## TASK
Each entry should be duplicated verbatim; its pictures should not be.
• • • •
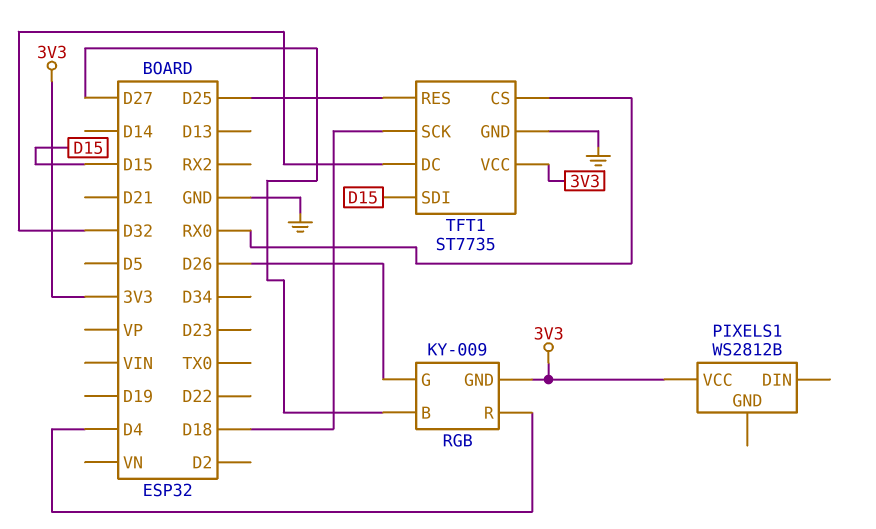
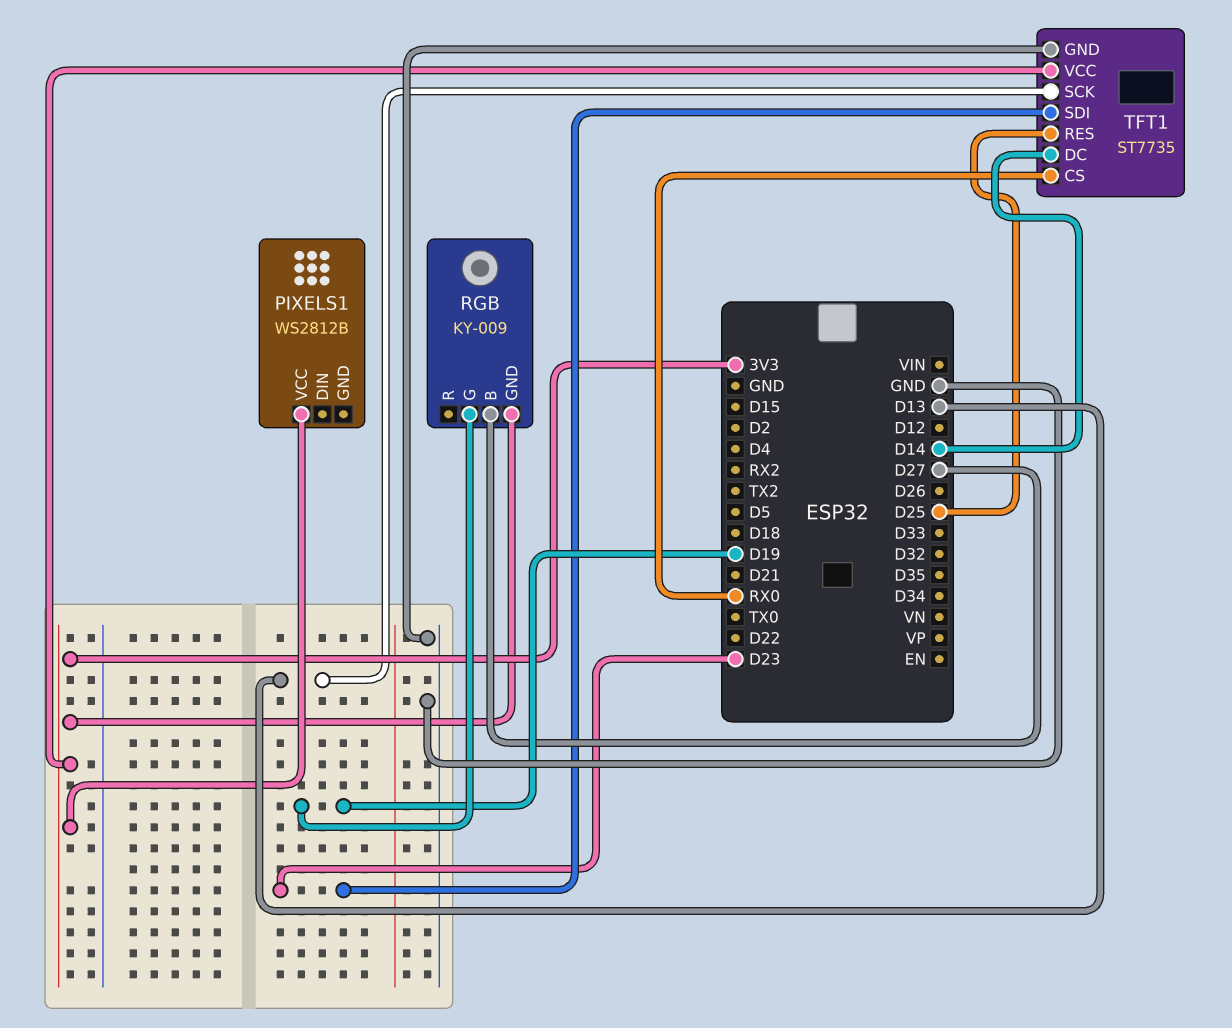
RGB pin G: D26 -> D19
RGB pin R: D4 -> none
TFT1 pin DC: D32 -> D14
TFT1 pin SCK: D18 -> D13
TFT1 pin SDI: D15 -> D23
• • • •
## REPLY
RGB pin G: D26 -> D19
RGB pin R: D4 -> none
TFT1 pin DC: D32 -> D14
TFT1 pin SCK: D18 -> D13
TFT1 pin SDI: D15 -> D23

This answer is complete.